Take the line containing "yellow carrot: none" and all lines after it to the end of the records, and output them exactly.
[Opening Information given section]
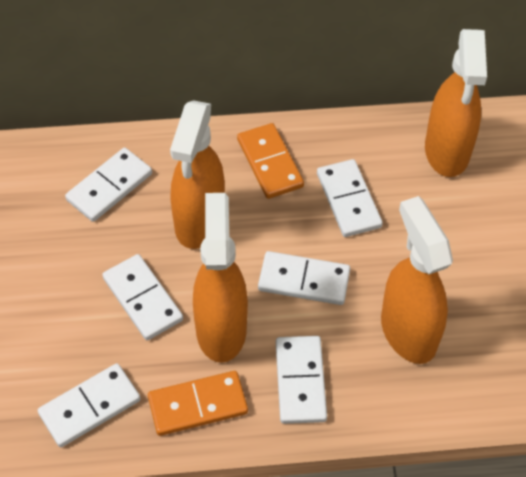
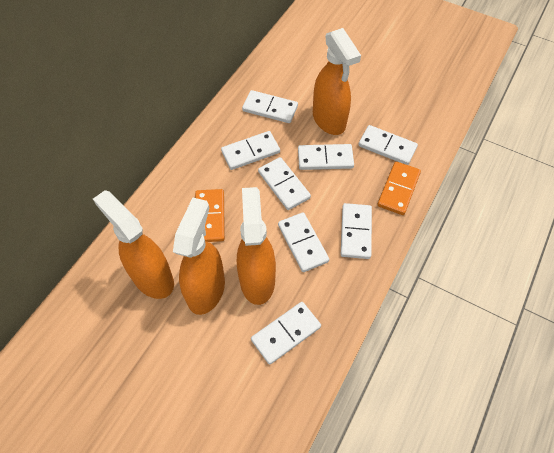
white domino: [38,363,140,447] [65,148,152,222] [102,254,183,340] [258,251,350,305] [276,336,327,424] [317,159,383,237] = 6 -> [221,131,280,170] [242,90,298,123] [251,302,321,364] [258,157,311,210] [278,212,329,272] [298,144,354,170] [341,203,372,259] [358,125,418,165] = 8

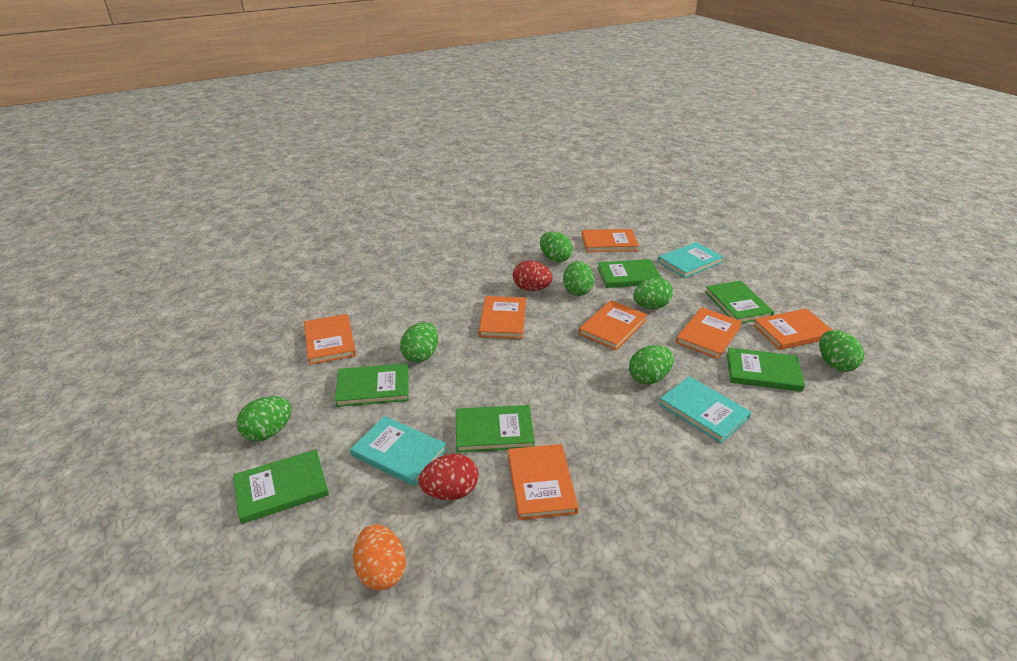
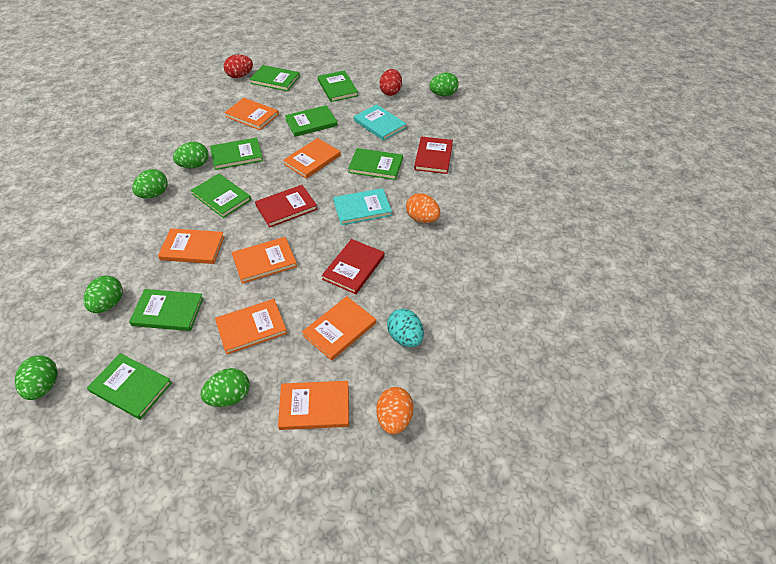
green book: [233,449,329,524] [334,363,409,407] [456,405,535,453] [597,259,661,288] [705,281,774,323] [727,348,805,392] = 6 -> [87,353,172,420] [129,289,203,331] [191,174,251,218] [210,137,263,170] [249,65,300,91] [285,105,338,137] [318,70,358,102] [348,148,403,180] = 8
green egg: [237,396,291,441] [400,322,438,363] [540,231,573,262] [563,261,594,296] [629,345,674,384] [633,277,673,309] [819,330,864,372] = 7 -> [15,355,57,400] [83,276,123,313] [132,169,168,199] [173,142,209,169] [201,368,250,407] [429,72,458,96] = 6
orange egg: [353,524,406,591] = 1 -> [376,387,414,434] [406,193,440,223] = 2
red book: none = 0 -> [255,185,317,228] [322,239,384,294] [414,137,453,174] = 3
turquoise book: [350,416,447,486] [658,242,724,278] [659,376,751,443] = 3 -> [333,188,392,225] [354,104,406,141] = 2
turquoise egg: none = 0 -> [387,309,424,347] = 1

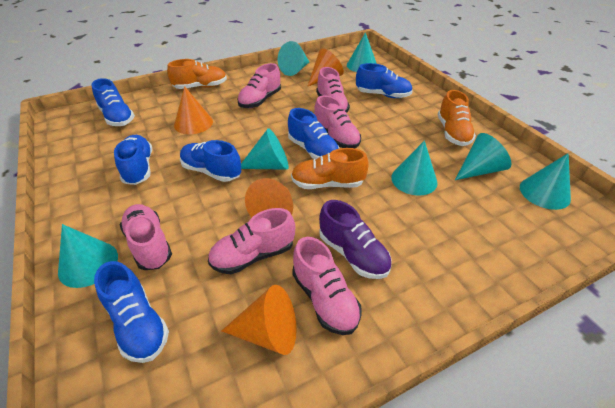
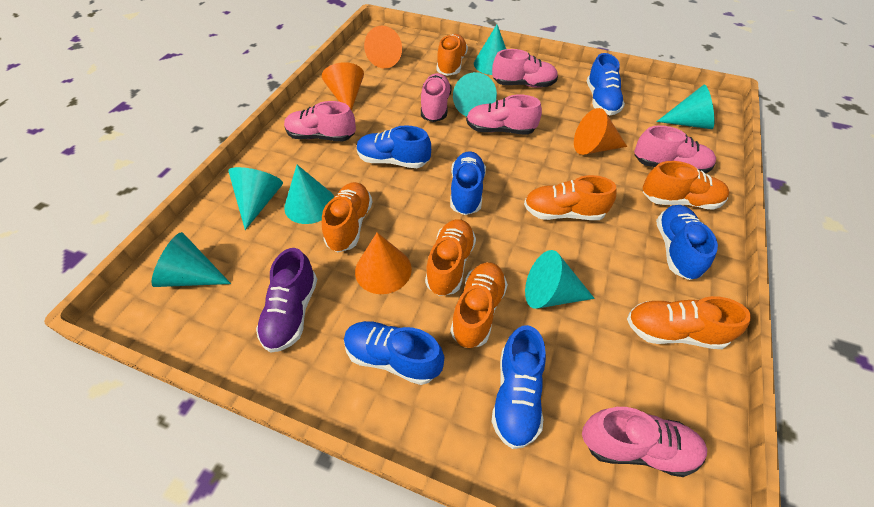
orange shoe: [167,59,227,89] [291,148,369,189] [438,90,476,146] = 3 -> [322,182,372,252] [425,219,476,296] [437,34,468,76] [450,262,508,348] [524,175,617,220] [627,296,751,349] [643,161,729,210] = 7

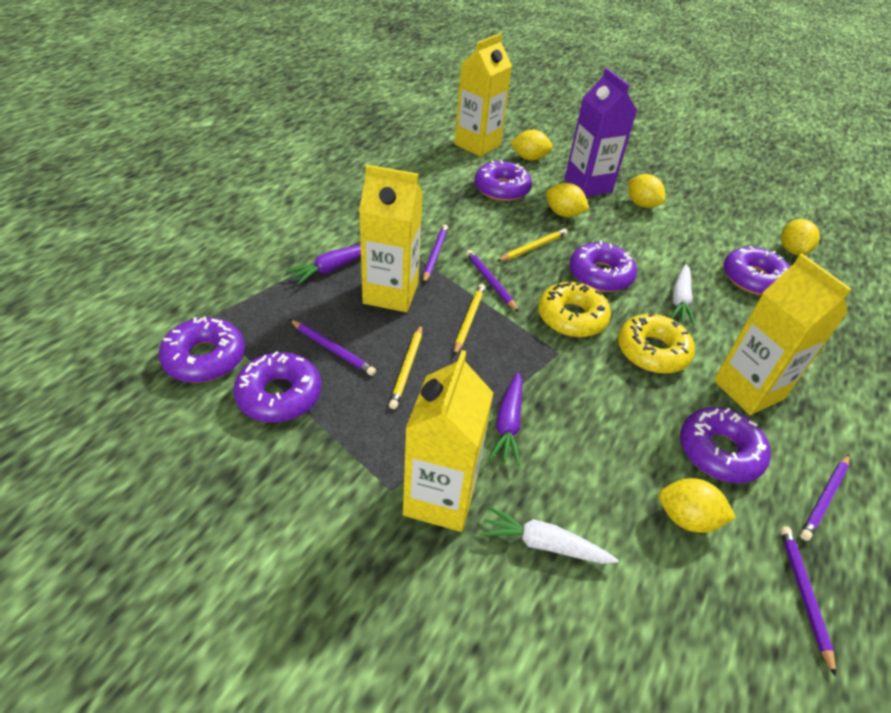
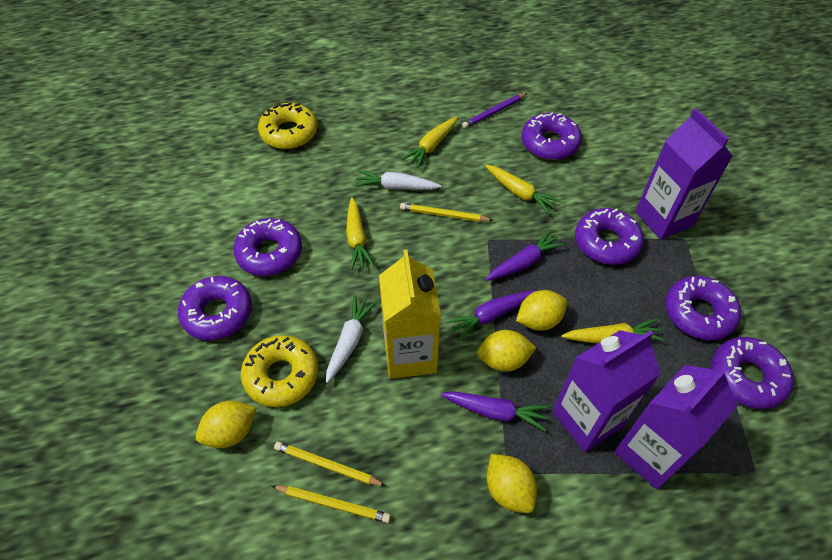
purple carrot: [286,245,361,285] [489,372,522,466] = 2 -> [441,391,549,431] [446,290,536,341] [485,230,566,281] = 3
purple carton: [565,68,637,197] = 1 -> [552,330,661,452] [614,365,737,490] [635,108,733,240] = 3
purple pencil: [289,319,376,376] [423,224,448,284] [466,250,519,312] [780,526,836,677] [800,455,850,541] = 5 -> [462,93,527,128] = 1
yellow carrot: none = 0 -> [346,197,375,270] [401,117,458,168] [485,165,561,214] [561,319,665,344] = 4
yellow carton: [359,164,423,312] [403,350,493,532] [454,33,512,157] [714,254,851,415] = 4 -> [379,250,441,379] = 1
yellow lemon: [510,130,553,161] [546,183,589,217] [628,174,665,208] [659,478,736,533] [781,219,820,255] = 5 -> [196,401,257,448] [477,330,536,372] [487,454,537,513] [516,290,567,331] = 4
[Closing Information given section]
* **Output of the exercise**
yellow carrot: none = 0 -> [346,197,375,270] [401,117,458,168] [485,165,561,214] [561,319,665,344] = 4
yellow carton: [359,164,423,312] [403,350,493,532] [454,33,512,157] [714,254,851,415] = 4 -> [379,250,441,379] = 1
yellow lemon: [510,130,553,161] [546,183,589,217] [628,174,665,208] [659,478,736,533] [781,219,820,255] = 5 -> [196,401,257,448] [477,330,536,372] [487,454,537,513] [516,290,567,331] = 4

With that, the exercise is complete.